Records

== == ==

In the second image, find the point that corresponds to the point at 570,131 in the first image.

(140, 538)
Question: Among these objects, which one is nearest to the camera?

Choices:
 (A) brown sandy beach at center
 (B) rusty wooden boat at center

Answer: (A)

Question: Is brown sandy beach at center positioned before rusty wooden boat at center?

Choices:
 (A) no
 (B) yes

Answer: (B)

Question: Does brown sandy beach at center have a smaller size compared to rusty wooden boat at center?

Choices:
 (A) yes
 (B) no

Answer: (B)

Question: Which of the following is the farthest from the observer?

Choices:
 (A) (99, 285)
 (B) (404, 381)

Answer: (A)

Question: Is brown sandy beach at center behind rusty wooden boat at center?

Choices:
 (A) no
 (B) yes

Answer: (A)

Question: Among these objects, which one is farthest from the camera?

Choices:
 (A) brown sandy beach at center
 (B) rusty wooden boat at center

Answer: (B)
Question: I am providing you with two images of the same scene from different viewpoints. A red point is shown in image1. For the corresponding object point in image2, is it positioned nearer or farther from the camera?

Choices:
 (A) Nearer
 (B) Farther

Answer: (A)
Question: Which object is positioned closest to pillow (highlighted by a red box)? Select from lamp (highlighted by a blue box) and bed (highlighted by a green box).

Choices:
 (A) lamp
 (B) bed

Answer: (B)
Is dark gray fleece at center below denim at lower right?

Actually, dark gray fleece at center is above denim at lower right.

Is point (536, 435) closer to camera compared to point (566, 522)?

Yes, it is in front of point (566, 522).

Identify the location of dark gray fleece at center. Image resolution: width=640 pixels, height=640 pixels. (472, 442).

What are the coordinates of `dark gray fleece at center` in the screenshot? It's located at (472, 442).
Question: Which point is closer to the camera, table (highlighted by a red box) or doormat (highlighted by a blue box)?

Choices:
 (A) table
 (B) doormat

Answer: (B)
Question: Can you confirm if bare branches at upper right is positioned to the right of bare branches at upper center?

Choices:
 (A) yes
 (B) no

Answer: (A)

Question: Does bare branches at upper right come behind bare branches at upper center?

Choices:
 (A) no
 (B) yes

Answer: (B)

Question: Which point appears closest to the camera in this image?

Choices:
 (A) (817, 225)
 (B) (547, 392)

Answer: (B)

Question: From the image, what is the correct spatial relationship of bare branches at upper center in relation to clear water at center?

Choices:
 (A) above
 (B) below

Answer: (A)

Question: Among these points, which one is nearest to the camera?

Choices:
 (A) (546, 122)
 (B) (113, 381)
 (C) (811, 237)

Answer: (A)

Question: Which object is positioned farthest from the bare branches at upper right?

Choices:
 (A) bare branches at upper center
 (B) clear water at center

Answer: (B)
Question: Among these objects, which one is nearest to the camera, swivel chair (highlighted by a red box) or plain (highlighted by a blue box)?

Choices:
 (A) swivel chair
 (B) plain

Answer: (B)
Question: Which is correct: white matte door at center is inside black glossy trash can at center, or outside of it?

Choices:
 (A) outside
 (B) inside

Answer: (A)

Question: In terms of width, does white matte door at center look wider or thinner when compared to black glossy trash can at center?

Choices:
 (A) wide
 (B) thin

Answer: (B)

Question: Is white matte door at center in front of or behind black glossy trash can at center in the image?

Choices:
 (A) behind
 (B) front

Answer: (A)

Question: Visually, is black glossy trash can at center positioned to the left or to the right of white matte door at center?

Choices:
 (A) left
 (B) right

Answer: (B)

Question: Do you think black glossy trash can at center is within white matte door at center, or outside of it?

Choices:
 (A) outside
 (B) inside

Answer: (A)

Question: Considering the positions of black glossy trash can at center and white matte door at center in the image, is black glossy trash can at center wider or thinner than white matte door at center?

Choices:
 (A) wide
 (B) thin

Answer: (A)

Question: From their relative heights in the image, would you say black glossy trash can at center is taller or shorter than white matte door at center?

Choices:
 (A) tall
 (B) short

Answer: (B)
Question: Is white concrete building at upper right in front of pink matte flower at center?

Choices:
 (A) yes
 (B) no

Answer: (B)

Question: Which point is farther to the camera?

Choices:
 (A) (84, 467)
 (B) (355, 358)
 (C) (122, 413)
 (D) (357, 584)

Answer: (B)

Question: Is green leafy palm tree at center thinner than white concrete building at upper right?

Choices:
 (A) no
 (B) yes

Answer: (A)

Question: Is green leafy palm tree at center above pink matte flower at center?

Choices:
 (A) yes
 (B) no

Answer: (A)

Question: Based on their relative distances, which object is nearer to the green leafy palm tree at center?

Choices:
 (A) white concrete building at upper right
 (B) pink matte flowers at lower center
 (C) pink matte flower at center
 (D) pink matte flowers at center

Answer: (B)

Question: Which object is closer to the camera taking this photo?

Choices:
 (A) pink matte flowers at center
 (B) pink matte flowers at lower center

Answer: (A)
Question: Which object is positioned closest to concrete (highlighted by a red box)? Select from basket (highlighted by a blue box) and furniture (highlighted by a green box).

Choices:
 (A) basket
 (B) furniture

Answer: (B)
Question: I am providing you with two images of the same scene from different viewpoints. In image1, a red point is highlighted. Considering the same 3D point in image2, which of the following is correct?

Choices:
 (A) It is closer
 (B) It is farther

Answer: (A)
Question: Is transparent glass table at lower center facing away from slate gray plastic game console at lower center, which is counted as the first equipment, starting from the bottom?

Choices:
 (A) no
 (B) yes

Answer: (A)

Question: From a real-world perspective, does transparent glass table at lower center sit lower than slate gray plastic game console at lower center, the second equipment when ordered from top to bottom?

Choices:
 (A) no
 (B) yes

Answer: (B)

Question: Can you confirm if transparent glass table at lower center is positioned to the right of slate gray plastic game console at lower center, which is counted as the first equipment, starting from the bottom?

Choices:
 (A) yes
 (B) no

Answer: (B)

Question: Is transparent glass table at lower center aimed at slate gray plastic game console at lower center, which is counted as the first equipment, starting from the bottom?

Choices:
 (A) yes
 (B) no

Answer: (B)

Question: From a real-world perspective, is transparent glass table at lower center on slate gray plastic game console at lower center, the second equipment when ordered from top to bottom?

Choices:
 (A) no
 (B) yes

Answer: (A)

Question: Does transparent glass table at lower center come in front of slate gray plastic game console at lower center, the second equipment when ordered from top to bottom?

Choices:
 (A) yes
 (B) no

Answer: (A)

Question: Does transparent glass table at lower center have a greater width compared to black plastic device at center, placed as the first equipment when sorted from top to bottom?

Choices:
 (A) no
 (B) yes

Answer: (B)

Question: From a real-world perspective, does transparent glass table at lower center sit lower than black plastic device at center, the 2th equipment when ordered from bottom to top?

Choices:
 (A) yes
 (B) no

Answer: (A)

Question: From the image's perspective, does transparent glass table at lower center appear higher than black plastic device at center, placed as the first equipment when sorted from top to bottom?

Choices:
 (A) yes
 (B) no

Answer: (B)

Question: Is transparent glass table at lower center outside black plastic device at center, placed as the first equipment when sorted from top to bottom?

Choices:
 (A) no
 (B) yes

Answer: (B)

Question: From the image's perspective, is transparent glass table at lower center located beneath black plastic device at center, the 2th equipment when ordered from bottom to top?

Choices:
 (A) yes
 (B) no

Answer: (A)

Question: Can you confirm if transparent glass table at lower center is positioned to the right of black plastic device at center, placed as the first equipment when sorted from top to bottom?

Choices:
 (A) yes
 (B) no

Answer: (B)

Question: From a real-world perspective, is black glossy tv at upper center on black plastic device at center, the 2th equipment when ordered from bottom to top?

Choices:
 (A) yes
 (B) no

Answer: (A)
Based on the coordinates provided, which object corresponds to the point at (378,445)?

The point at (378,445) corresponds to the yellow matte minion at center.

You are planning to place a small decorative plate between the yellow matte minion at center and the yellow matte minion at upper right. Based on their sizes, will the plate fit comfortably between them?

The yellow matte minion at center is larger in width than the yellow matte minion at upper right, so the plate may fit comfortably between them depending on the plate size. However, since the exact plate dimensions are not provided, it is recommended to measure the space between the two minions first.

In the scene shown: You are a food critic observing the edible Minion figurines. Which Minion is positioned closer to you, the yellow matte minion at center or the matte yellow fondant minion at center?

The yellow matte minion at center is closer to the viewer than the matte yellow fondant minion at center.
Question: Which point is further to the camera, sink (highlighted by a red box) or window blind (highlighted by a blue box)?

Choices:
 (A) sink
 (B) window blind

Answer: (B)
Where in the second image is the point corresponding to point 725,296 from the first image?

== == ==

## AIM
Rewrite the listing as a JSON list of strings, one string per line. Begin at its first line, stop after the line that contains "Identify the location", include both ends, and leave out blank lines.

## TASK RESPONSE
[
  "In the second image, find the point that corresponds to the point at 570,131 in the first image.",
  "(140, 538)",
  "Question: Among these objects, which one is nearest to the camera?",
  "Choices:",
  " (A) brown sandy beach at center",
  " (B) rusty wooden boat at center",
  "Answer: (A)",
  "Question: Is brown sandy beach at center positioned before rusty wooden boat at center?",
  "Choices:",
  " (A) no",
  " (B) yes",
  "Answer: (B)",
  "Question: Does brown sandy beach at center have a smaller size compared to rusty wooden boat at center?",
  "Choices:",
  " (A) yes",
  " (B) no",
  "Answer: (B)",
  "Question: Which of the following is the farthest from the observer?",
  "Choices:",
  " (A) (99, 285)",
  " (B) (404, 381)",
  "Answer: (A)",
  "Question: Is brown sandy beach at center behind rusty wooden boat at center?",
  "Choices:",
  " (A) no",
  " (B) yes",
  "Answer: (A)",
  "Question: Among these objects, which one is farthest from the camera?",
  "Choices:",
  " (A) brown sandy beach at center",
  " (B) rusty wooden boat at center",
  "Answer: (B)",
  "Question: I am providing you with two images of the same scene from different viewpoints. A red point is shown in image1. For the corresponding object point in image2, is it positioned nearer or farther from the camera?",
  "Choices:",
  " (A) Nearer",
  " (B) Farther",
  "Answer: (A)",
  "Question: Which object is positioned closest to pillow (highlighted by a red box)? Select from lamp (highlighted by a blue box) and bed (highlighted by a green box).",
  "Choices:",
  " (A) lamp",
  " (B) bed",
  "Answer: (B)",
  "Is dark gray fleece at center below denim at lower right?",
  "Actually, dark gray fleece at center is above denim at lower right.",
  "Is point (536, 435) closer to camera compared to point (566, 522)?",
  "Yes, it is in front of point (566, 522).",
  "Identify the location of dark gray fleece at center. Image resolution: width=640 pixels, height=640 pixels. (472, 442)."
]